Before and after images:
———
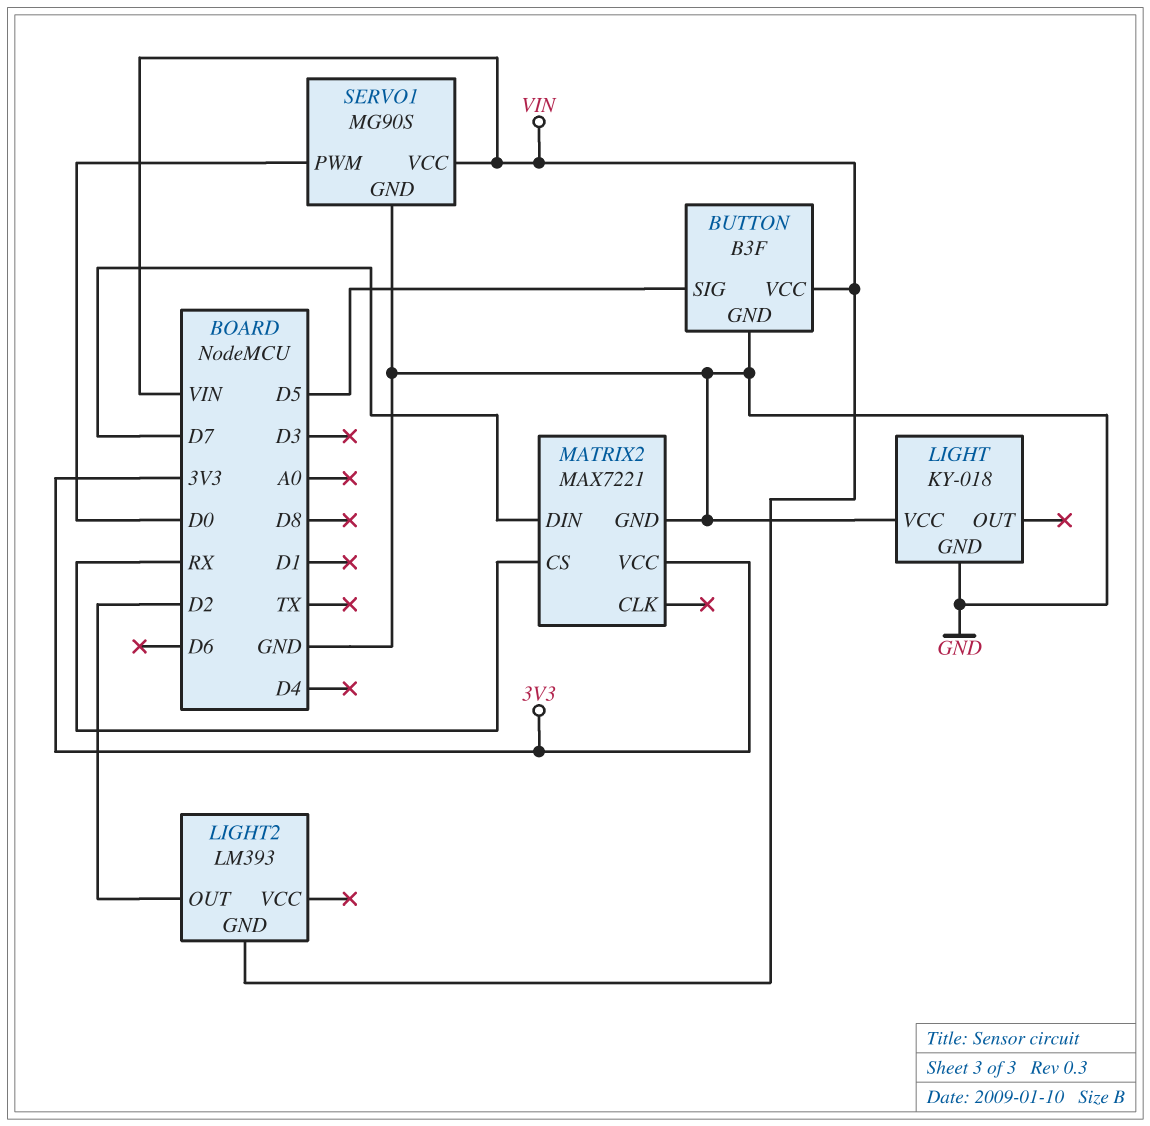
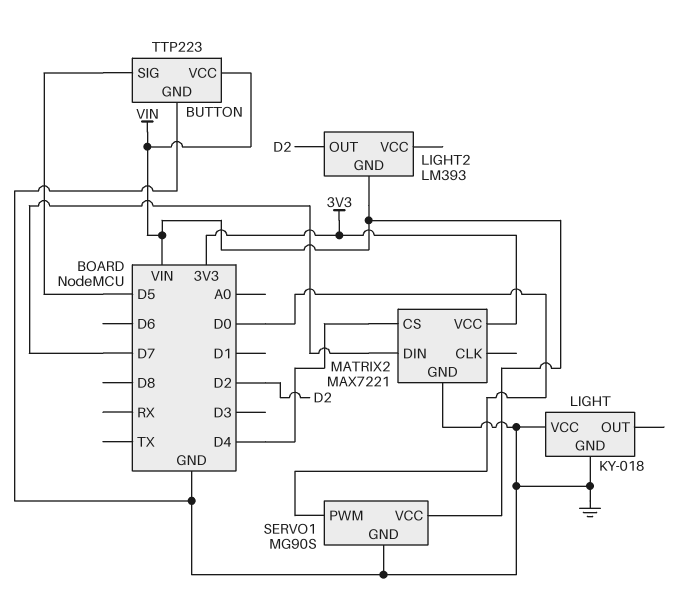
BUTTON: B3F -> TTP223
MATRIX2 pin CS: RX -> D4

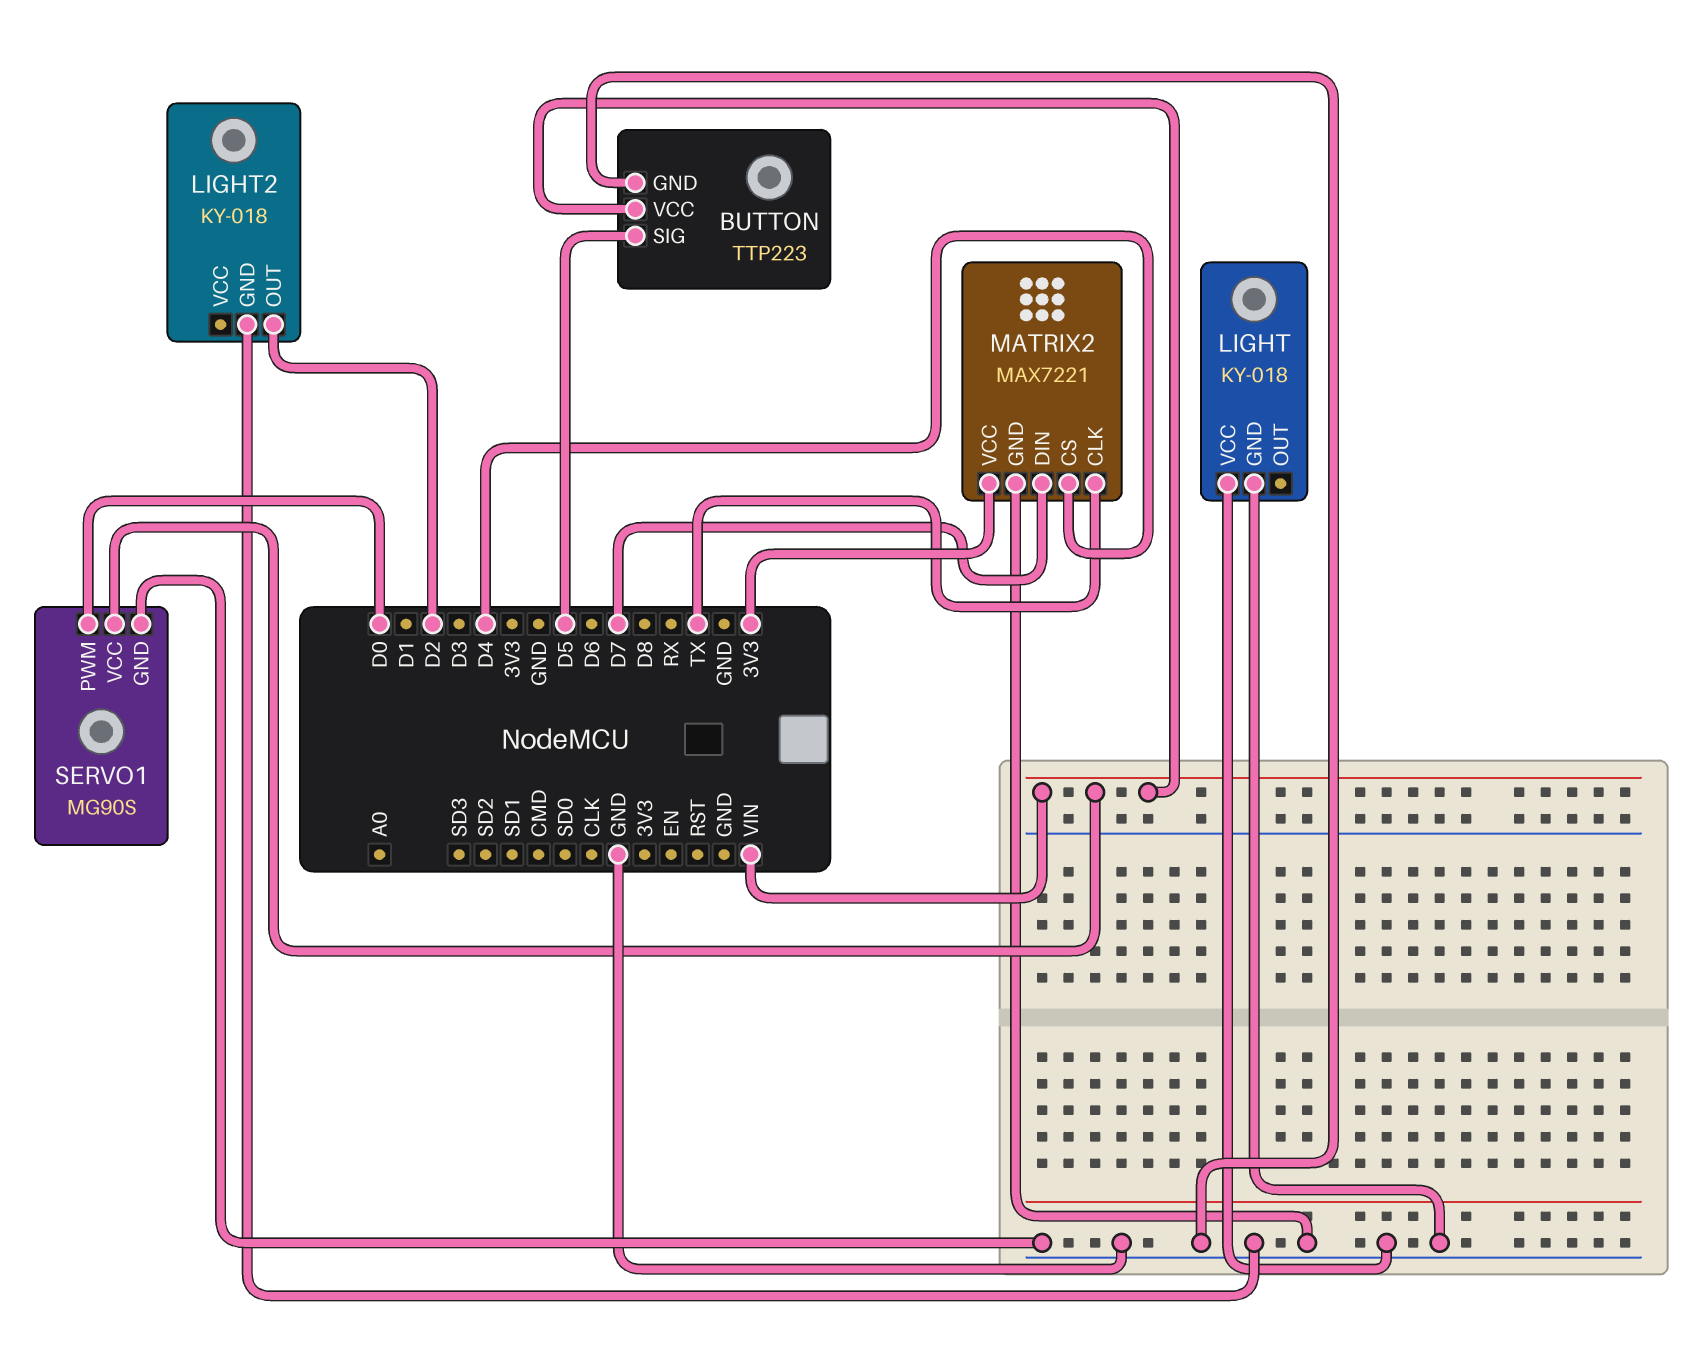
LIGHT2: LM393 -> KY-018
LIGHT2 pin GND: VIN -> GND
MATRIX2 pin CLK: none -> TX

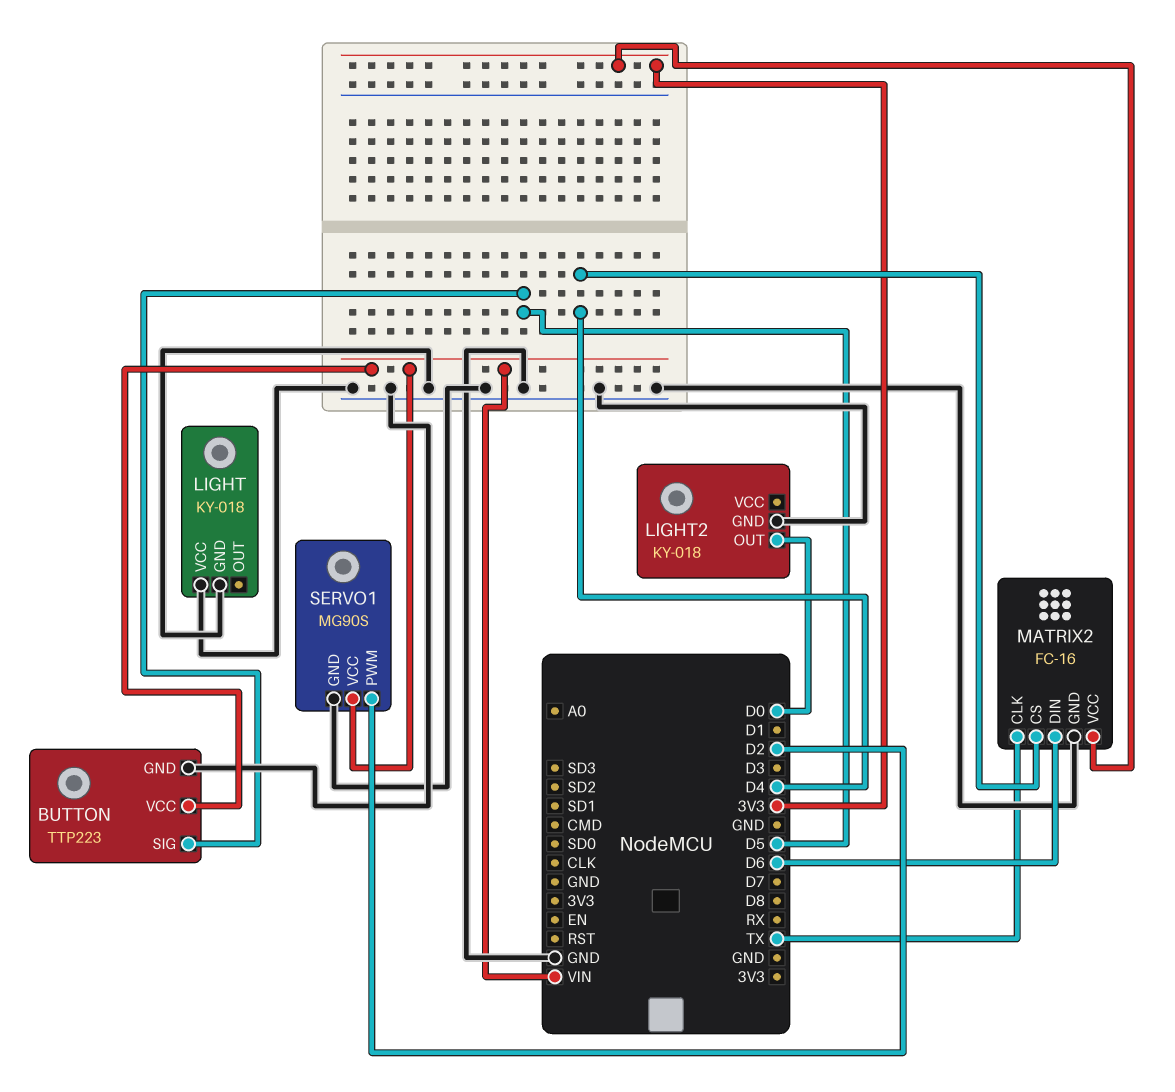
LIGHT2 pin OUT: D2 -> D0
MATRIX2: MAX7221 -> FC-16
MATRIX2 pin DIN: D7 -> D6
SERVO1 pin PWM: D0 -> D2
———
Transcribe all of the entries word for word, but skip any pictures they contain.

• **RESULT FOR THIS EXERCISE**
BUTTON: B3F -> TTP223
MATRIX2 pin CS: RX -> D4

LIGHT2: LM393 -> KY-018
LIGHT2 pin GND: VIN -> GND
MATRIX2 pin CLK: none -> TX

LIGHT2 pin OUT: D2 -> D0
MATRIX2: MAX7221 -> FC-16
MATRIX2 pin DIN: D7 -> D6
SERVO1 pin PWM: D0 -> D2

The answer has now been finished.